- _Try it_:
Where a line of the entries holds the string "OPTO", copy that line.

(Source records)
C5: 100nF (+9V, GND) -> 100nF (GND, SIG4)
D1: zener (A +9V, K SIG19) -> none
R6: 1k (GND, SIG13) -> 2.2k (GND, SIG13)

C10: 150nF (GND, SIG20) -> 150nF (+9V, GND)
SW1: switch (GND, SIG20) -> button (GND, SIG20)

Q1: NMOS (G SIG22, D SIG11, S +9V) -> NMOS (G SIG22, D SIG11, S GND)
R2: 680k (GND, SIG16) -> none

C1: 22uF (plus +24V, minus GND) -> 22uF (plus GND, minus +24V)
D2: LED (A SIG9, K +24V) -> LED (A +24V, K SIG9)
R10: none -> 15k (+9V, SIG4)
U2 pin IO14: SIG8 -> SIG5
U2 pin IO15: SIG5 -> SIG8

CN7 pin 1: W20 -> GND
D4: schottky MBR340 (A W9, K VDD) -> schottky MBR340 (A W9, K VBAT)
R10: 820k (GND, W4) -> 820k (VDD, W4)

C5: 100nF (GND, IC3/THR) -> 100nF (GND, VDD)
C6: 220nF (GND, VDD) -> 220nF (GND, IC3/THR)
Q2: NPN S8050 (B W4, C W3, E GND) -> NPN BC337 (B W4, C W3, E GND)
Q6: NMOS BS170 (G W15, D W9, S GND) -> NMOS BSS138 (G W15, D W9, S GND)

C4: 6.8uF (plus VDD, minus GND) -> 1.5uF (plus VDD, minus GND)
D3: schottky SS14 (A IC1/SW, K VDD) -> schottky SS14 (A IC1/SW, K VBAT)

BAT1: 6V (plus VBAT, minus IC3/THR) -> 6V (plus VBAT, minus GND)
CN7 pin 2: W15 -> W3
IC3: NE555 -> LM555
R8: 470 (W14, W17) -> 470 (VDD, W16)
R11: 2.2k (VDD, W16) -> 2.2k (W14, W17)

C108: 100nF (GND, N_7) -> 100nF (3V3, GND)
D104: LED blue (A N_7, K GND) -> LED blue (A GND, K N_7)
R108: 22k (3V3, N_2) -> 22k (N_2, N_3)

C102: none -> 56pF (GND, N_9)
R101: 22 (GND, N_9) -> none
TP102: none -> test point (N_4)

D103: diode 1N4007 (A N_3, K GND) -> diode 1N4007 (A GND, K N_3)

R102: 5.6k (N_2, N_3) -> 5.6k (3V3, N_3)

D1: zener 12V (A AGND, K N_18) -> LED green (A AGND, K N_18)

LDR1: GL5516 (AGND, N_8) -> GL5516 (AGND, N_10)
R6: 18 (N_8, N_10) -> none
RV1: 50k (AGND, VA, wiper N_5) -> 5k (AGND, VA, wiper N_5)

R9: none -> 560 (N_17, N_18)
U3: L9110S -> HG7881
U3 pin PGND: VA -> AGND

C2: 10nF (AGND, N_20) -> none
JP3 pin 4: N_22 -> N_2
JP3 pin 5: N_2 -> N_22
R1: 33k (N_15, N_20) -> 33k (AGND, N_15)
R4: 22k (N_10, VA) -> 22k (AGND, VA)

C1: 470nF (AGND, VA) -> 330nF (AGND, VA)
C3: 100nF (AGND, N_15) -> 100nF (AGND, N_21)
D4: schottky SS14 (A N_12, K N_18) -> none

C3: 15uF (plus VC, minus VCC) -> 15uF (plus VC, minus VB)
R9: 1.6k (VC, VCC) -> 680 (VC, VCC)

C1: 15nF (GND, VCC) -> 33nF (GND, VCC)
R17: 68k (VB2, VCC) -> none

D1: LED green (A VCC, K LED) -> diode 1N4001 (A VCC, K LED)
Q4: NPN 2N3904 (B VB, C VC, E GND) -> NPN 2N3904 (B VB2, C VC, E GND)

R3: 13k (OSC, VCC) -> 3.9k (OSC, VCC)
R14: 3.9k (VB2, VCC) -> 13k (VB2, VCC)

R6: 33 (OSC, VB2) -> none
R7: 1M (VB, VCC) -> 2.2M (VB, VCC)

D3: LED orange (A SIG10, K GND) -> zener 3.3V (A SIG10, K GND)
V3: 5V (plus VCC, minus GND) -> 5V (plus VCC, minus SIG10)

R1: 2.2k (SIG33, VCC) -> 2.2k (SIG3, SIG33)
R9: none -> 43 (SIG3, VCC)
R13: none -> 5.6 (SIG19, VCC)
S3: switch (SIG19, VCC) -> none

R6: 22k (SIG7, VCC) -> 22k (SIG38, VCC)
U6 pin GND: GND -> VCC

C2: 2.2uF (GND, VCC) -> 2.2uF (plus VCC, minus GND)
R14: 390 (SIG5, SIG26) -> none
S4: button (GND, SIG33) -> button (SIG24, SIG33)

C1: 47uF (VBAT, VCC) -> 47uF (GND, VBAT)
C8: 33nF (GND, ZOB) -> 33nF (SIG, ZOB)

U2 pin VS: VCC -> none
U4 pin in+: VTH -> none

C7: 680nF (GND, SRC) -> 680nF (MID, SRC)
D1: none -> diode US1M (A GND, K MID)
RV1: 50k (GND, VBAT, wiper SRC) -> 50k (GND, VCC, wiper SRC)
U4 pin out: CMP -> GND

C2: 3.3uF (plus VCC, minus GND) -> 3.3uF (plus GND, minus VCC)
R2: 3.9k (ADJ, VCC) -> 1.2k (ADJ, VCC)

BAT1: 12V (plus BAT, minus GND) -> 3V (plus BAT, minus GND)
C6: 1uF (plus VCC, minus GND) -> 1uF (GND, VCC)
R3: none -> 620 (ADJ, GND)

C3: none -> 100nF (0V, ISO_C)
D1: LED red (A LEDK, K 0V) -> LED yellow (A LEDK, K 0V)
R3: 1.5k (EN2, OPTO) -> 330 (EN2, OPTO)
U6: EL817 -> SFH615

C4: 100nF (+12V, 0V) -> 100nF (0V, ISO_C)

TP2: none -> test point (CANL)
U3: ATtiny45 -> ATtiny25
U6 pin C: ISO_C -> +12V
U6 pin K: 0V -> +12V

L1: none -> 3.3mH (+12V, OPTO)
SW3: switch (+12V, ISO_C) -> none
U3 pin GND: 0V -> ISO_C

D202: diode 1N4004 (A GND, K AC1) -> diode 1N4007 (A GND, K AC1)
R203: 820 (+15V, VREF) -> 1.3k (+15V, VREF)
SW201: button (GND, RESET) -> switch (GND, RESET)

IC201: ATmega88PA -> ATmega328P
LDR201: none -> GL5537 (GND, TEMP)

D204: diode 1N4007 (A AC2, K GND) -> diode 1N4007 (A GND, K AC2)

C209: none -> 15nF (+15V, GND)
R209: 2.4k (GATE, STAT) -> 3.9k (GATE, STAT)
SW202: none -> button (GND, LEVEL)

- _Result of this task_:
R3: 1.5k (EN2, OPTO) -> 330 (EN2, OPTO)
L1: none -> 3.3mH (+12V, OPTO)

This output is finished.